Start of Block

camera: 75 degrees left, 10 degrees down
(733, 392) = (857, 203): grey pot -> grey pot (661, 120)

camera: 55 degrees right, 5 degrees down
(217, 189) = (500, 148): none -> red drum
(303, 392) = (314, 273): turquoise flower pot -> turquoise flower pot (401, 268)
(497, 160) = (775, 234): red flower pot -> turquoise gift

End of Block
Start of Block

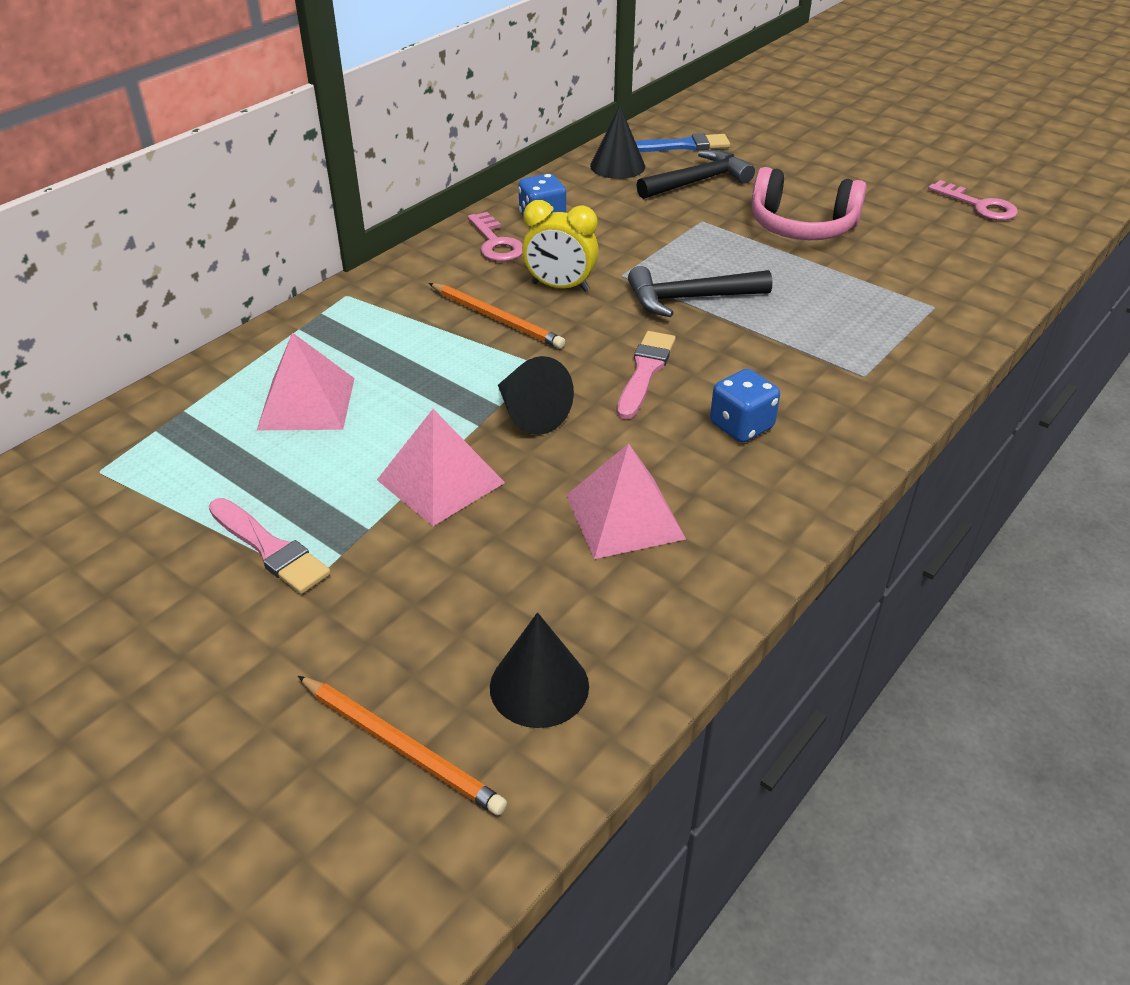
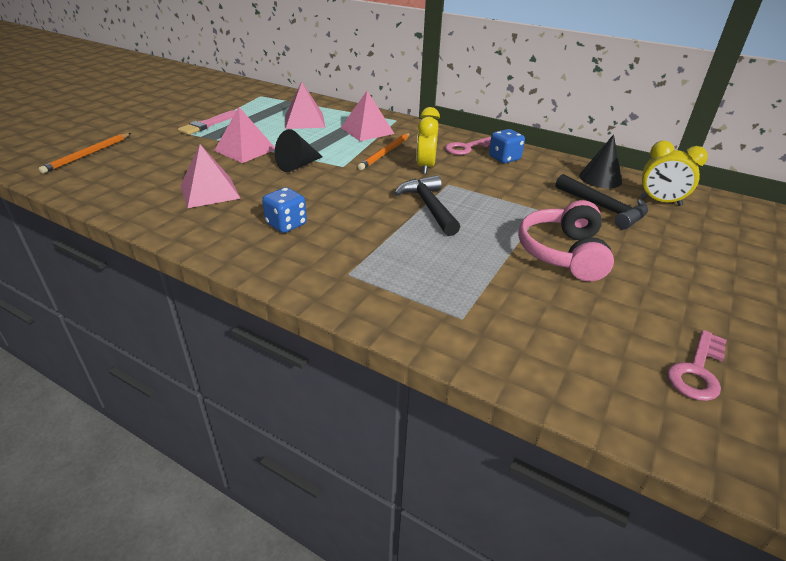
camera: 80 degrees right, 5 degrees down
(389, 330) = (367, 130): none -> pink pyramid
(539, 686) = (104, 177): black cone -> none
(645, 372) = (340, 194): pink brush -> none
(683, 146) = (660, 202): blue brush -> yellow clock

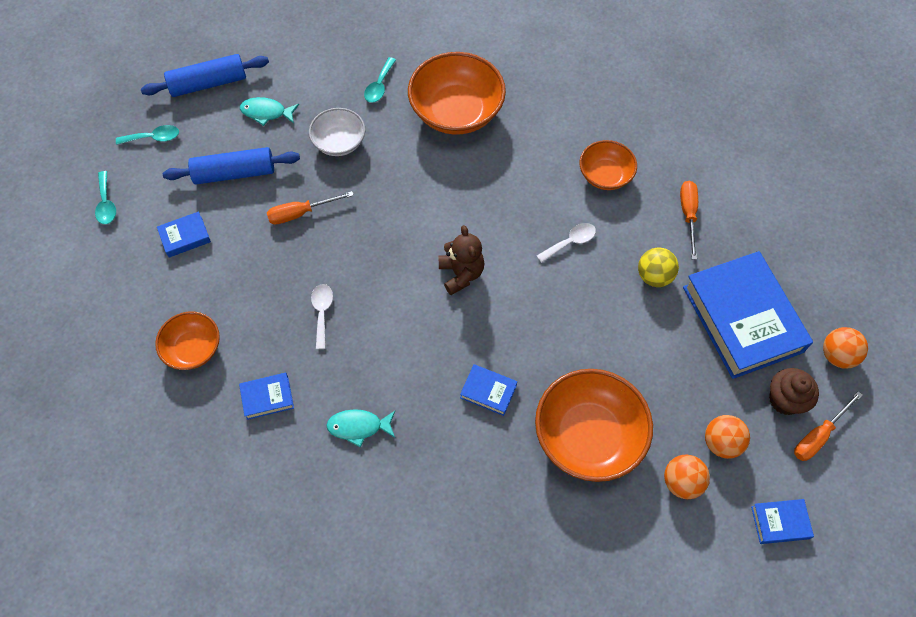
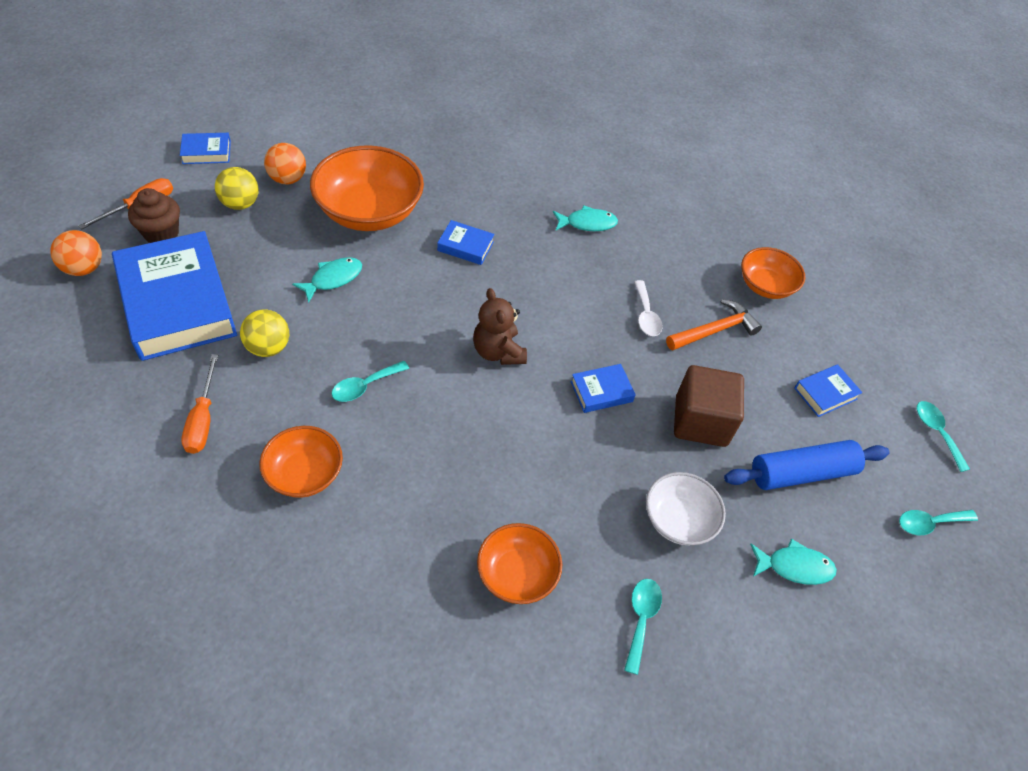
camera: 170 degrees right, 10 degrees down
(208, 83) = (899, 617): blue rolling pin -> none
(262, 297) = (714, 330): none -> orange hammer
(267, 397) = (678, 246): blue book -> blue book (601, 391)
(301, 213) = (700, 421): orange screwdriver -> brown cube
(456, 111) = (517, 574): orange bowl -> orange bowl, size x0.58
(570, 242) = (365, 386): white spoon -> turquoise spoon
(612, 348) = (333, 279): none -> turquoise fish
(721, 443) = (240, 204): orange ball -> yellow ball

End of Block
Start of Block

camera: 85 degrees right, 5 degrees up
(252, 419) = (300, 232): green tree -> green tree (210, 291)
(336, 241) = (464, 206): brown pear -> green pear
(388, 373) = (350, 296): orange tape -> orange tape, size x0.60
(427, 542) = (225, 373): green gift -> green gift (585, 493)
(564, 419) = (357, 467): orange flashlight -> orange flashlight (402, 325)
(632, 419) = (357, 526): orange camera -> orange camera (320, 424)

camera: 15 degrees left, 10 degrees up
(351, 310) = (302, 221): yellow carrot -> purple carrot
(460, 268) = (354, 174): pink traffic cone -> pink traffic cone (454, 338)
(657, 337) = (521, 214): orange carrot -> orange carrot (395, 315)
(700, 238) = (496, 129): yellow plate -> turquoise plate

End of Block

Reproduce verbatim only the segment of the listing bounded by the line containing "(460, 268) = (354, 174): pink" and the line containing "(700, 238) = (496, 129): yellow", with both boundary lines included.

(460, 268) = (354, 174): pink traffic cone -> pink traffic cone (454, 338)
(657, 337) = (521, 214): orange carrot -> orange carrot (395, 315)
(700, 238) = (496, 129): yellow plate -> turquoise plate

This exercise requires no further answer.